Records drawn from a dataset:
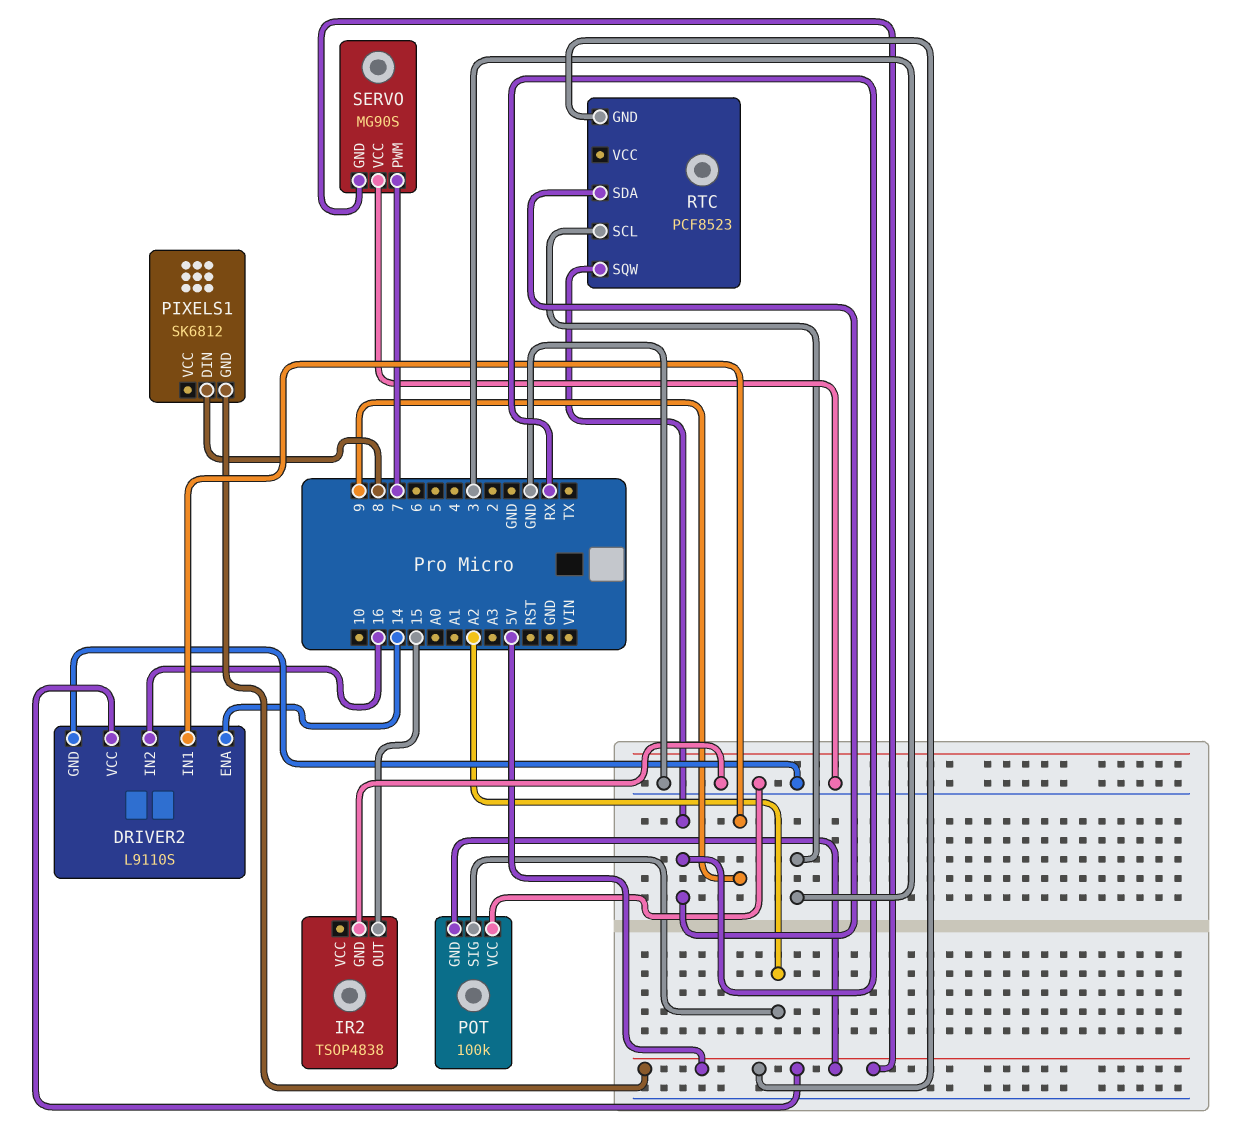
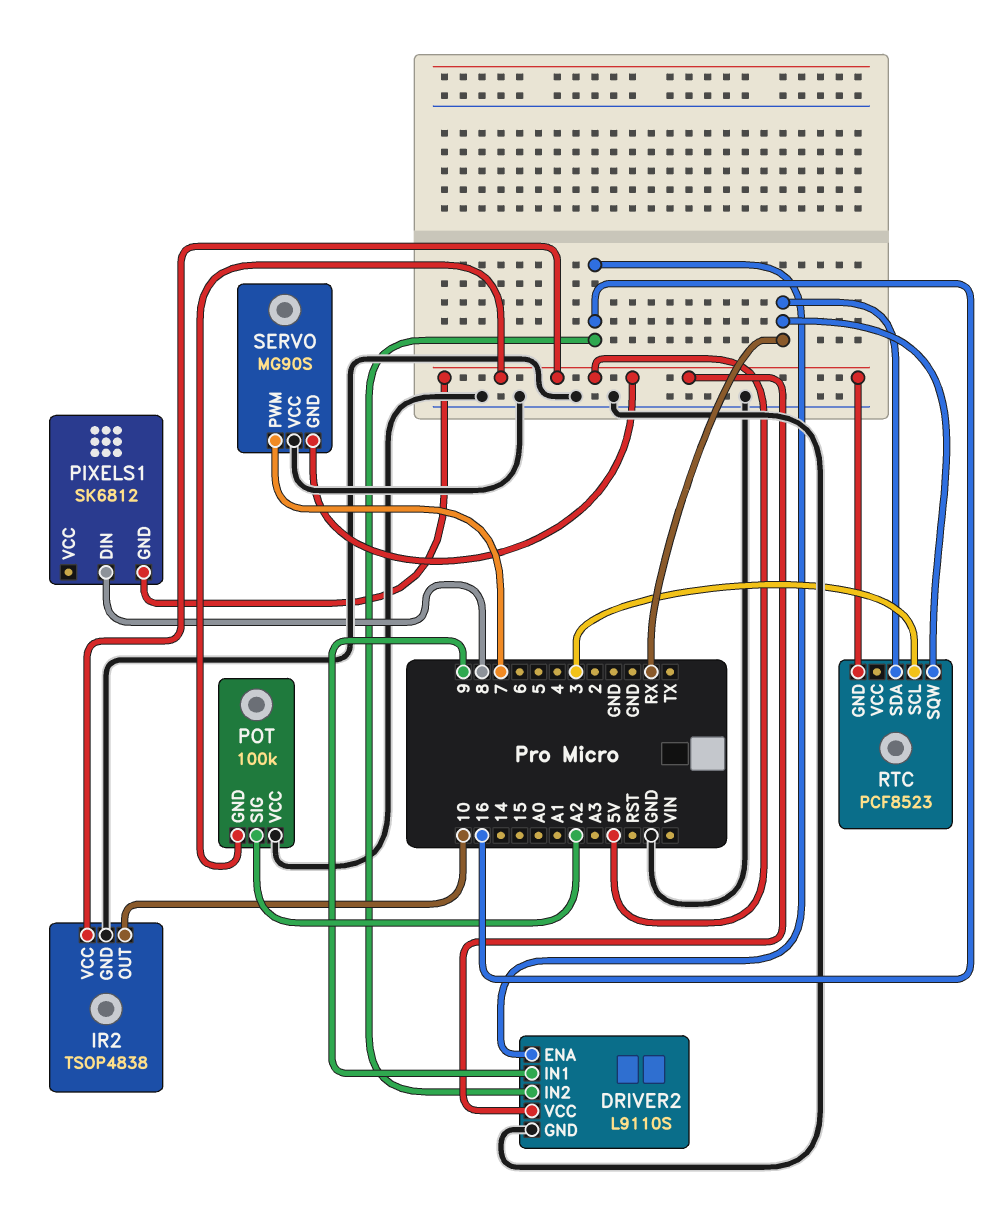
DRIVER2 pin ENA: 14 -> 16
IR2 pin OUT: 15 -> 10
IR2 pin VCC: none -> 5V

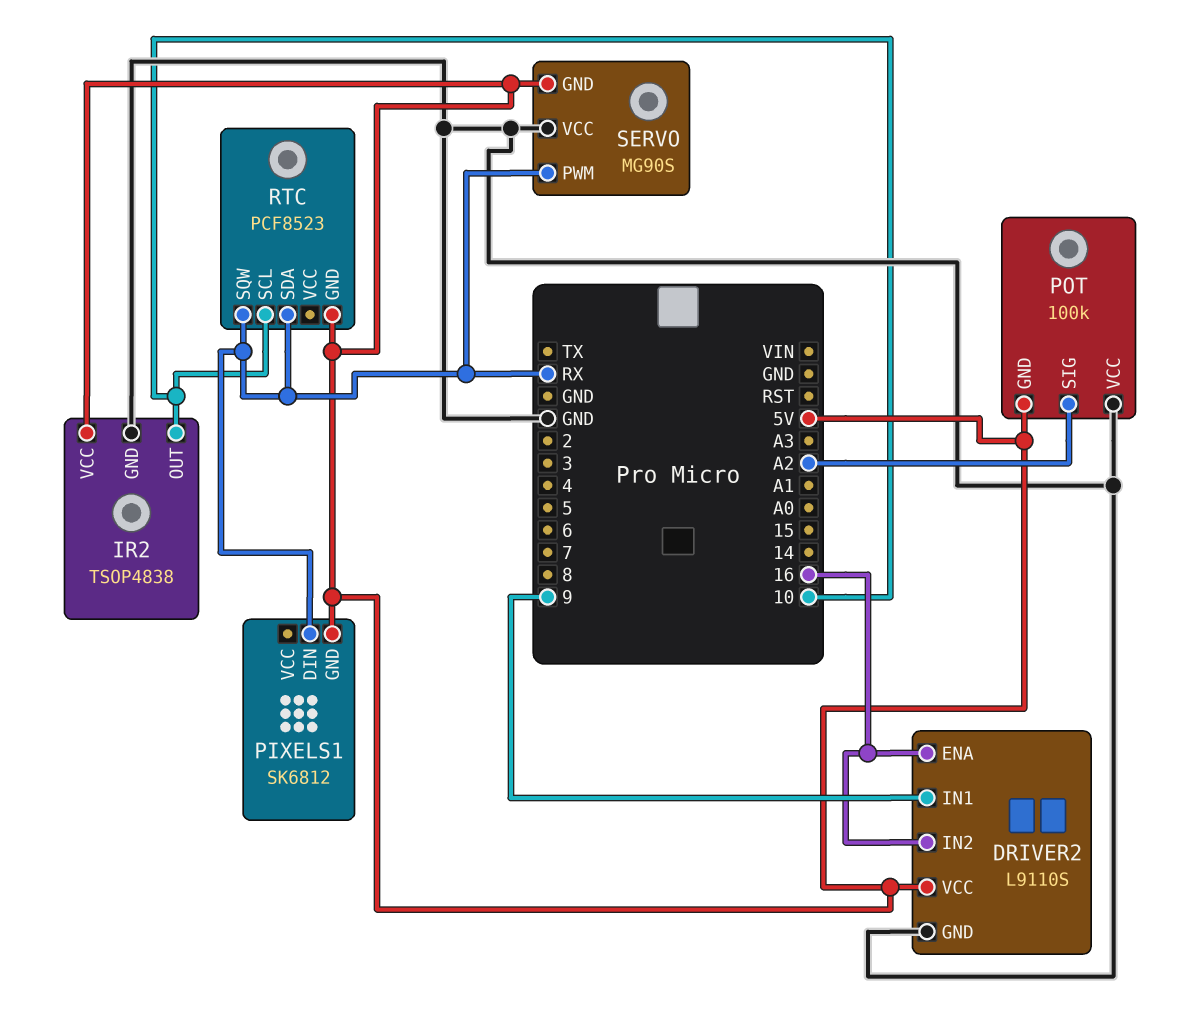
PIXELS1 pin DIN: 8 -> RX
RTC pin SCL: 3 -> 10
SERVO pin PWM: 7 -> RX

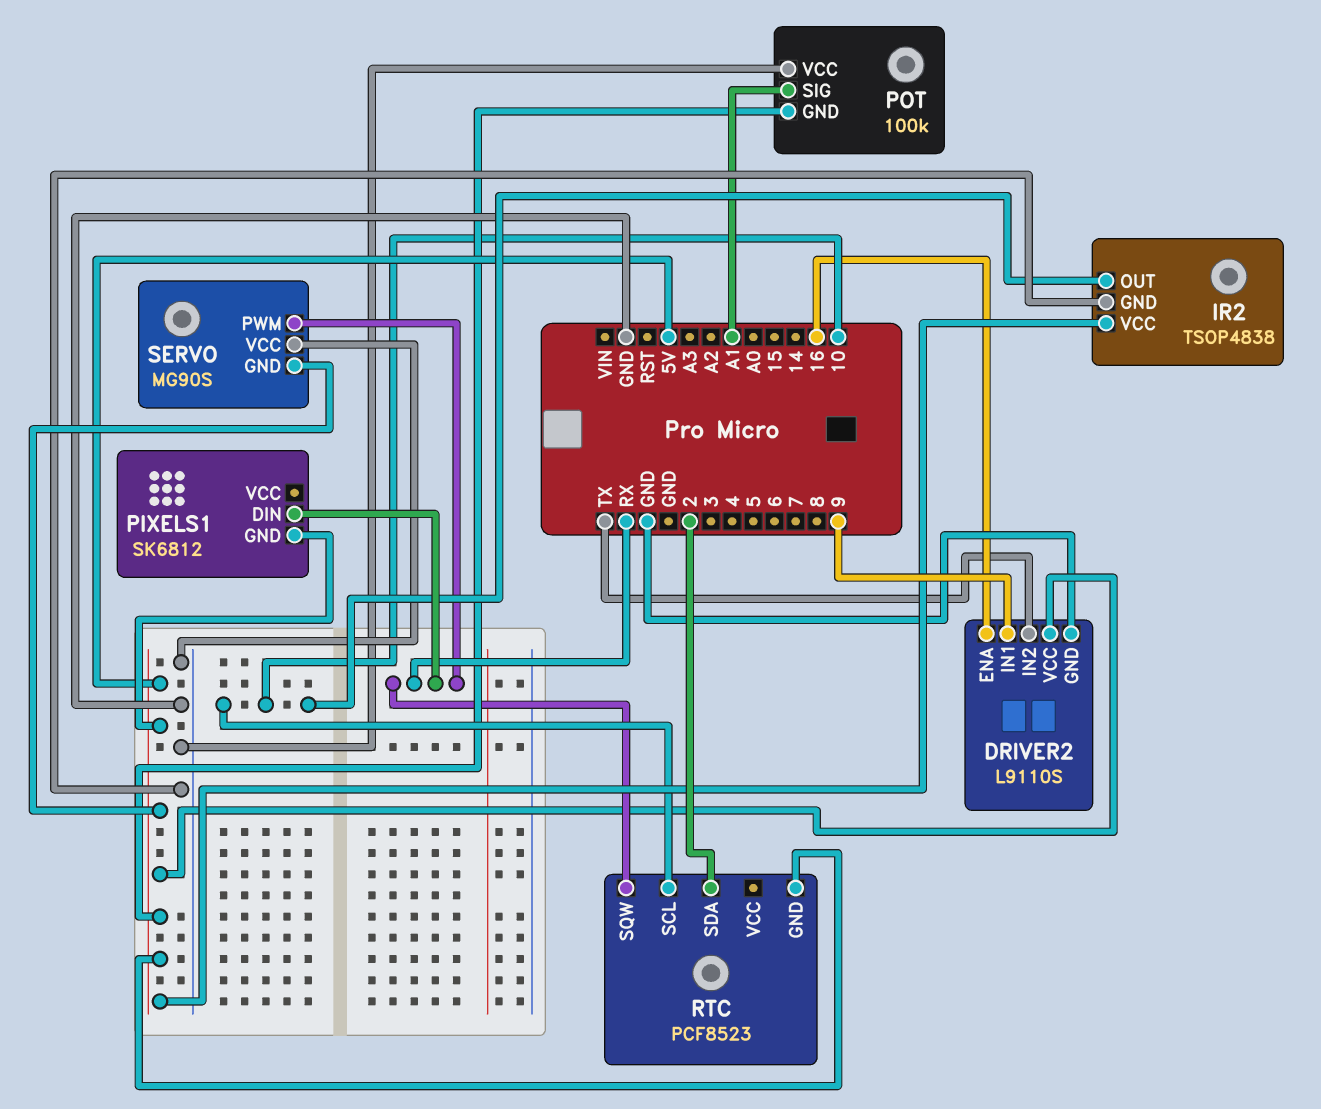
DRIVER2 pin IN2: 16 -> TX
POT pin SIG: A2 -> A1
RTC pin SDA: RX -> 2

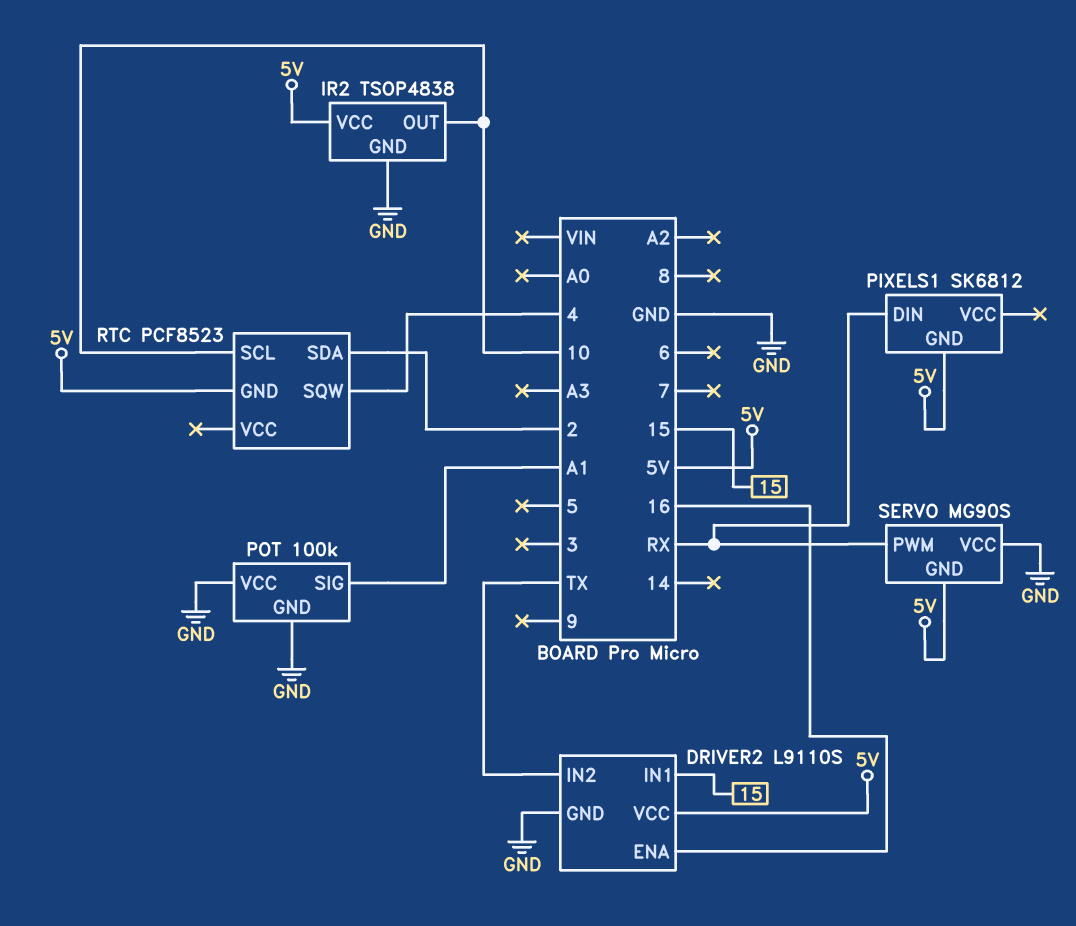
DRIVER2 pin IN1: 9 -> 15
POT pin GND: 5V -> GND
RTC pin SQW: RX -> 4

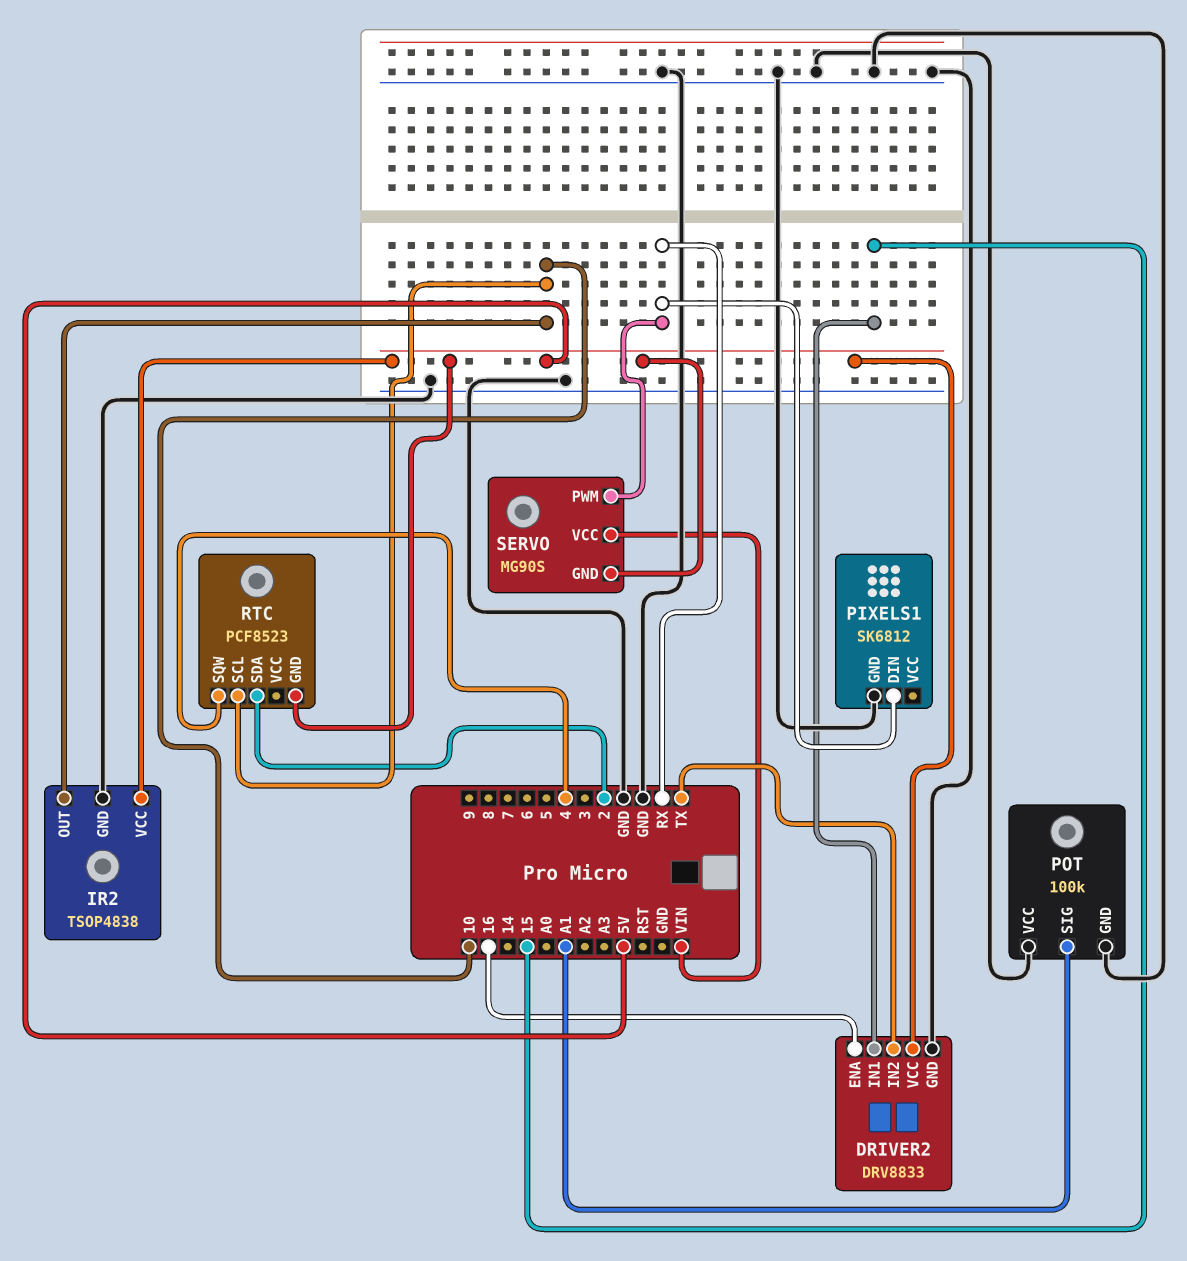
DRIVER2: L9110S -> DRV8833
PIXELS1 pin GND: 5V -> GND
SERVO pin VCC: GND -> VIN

▶ Instructions to follow: Could you set down, exactly as written, every line from the one with "POT pin GND: 5V -> GND" to the end of the data, both ends included? Leave out the pictures.

▶ Solution below:
POT pin GND: 5V -> GND
RTC pin SQW: RX -> 4

DRIVER2: L9110S -> DRV8833
PIXELS1 pin GND: 5V -> GND
SERVO pin VCC: GND -> VIN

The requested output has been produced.